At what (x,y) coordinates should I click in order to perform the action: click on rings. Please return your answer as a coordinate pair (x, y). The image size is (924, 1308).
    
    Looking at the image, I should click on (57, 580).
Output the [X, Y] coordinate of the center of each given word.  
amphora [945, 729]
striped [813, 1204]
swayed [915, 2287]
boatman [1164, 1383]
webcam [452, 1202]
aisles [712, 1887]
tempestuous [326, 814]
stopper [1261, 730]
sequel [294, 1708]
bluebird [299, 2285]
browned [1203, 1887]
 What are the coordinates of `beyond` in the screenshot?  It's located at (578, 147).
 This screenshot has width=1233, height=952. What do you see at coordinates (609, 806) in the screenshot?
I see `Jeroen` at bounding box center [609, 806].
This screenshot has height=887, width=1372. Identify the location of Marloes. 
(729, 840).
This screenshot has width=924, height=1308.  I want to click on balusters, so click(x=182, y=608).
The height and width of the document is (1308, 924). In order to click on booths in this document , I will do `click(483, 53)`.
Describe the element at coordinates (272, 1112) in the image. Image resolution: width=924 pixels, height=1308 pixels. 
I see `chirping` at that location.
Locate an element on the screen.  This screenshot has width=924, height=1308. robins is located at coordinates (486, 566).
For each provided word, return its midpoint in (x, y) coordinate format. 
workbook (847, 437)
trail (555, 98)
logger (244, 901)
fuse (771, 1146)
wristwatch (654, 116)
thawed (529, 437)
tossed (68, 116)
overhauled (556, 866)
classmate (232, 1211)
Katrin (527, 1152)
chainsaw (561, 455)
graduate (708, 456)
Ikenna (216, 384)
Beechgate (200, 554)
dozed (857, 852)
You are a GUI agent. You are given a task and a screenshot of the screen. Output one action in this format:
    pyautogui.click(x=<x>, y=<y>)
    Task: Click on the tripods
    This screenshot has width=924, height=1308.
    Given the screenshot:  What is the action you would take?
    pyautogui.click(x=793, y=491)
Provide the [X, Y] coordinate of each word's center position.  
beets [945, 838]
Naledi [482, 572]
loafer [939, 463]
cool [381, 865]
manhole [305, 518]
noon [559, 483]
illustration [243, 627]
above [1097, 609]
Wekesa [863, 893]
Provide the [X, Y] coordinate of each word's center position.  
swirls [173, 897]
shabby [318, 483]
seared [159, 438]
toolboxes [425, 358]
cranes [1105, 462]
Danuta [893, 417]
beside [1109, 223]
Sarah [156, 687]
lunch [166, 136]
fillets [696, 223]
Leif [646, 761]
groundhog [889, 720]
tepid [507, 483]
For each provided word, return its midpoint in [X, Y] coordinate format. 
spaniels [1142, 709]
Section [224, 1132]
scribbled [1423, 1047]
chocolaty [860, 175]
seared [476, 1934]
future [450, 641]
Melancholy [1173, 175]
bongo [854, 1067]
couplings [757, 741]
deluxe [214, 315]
+++++
_AIM_
Copy all of the records above word for word, keeping every line in its original order.

_ANSWER TO THIS PROBLEM_
At what (x,y) coordinates should I click in order to perform the action: click on rings. Please return your answer as a coordinate pair (x, y). The image size is (924, 1308).
    
    Looking at the image, I should click on (57, 580).
Output the [X, Y] coordinate of the center of each given word.  
amphora [945, 729]
striped [813, 1204]
swayed [915, 2287]
boatman [1164, 1383]
webcam [452, 1202]
aisles [712, 1887]
tempestuous [326, 814]
stopper [1261, 730]
sequel [294, 1708]
bluebird [299, 2285]
browned [1203, 1887]
 What are the coordinates of `beyond` in the screenshot?  It's located at (578, 147).
 This screenshot has width=1233, height=952. What do you see at coordinates (609, 806) in the screenshot?
I see `Jeroen` at bounding box center [609, 806].
This screenshot has height=887, width=1372. Identify the location of Marloes. 
(729, 840).
This screenshot has width=924, height=1308.  I want to click on balusters, so click(x=182, y=608).
The height and width of the document is (1308, 924). In order to click on booths in this document , I will do `click(483, 53)`.
Describe the element at coordinates (272, 1112) in the image. Image resolution: width=924 pixels, height=1308 pixels. 
I see `chirping` at that location.
Locate an element on the screen.  This screenshot has width=924, height=1308. robins is located at coordinates (486, 566).
For each provided word, return its midpoint in (x, y) coordinate format. 
workbook (847, 437)
trail (555, 98)
logger (244, 901)
fuse (771, 1146)
wristwatch (654, 116)
thawed (529, 437)
tossed (68, 116)
overhauled (556, 866)
classmate (232, 1211)
Katrin (527, 1152)
chainsaw (561, 455)
graduate (708, 456)
Ikenna (216, 384)
Beechgate (200, 554)
dozed (857, 852)
You are a GUI agent. You are given a task and a screenshot of the screen. Output one action in this format:
    pyautogui.click(x=<x>, y=<y>)
    Task: Click on the tripods
    This screenshot has width=924, height=1308.
    Given the screenshot:  What is the action you would take?
    pyautogui.click(x=793, y=491)
Provide the [X, Y] coordinate of each word's center position.  
beets [945, 838]
Naledi [482, 572]
loafer [939, 463]
cool [381, 865]
manhole [305, 518]
noon [559, 483]
illustration [243, 627]
above [1097, 609]
Wekesa [863, 893]
Provide the [X, Y] coordinate of each word's center position.  
swirls [173, 897]
shabby [318, 483]
seared [159, 438]
toolboxes [425, 358]
cranes [1105, 462]
Danuta [893, 417]
beside [1109, 223]
Sarah [156, 687]
lunch [166, 136]
fillets [696, 223]
Leif [646, 761]
groundhog [889, 720]
tepid [507, 483]
For each provided word, return its midpoint in [X, Y] coordinate format. 
spaniels [1142, 709]
Section [224, 1132]
scribbled [1423, 1047]
chocolaty [860, 175]
seared [476, 1934]
future [450, 641]
Melancholy [1173, 175]
bongo [854, 1067]
couplings [757, 741]
deluxe [214, 315]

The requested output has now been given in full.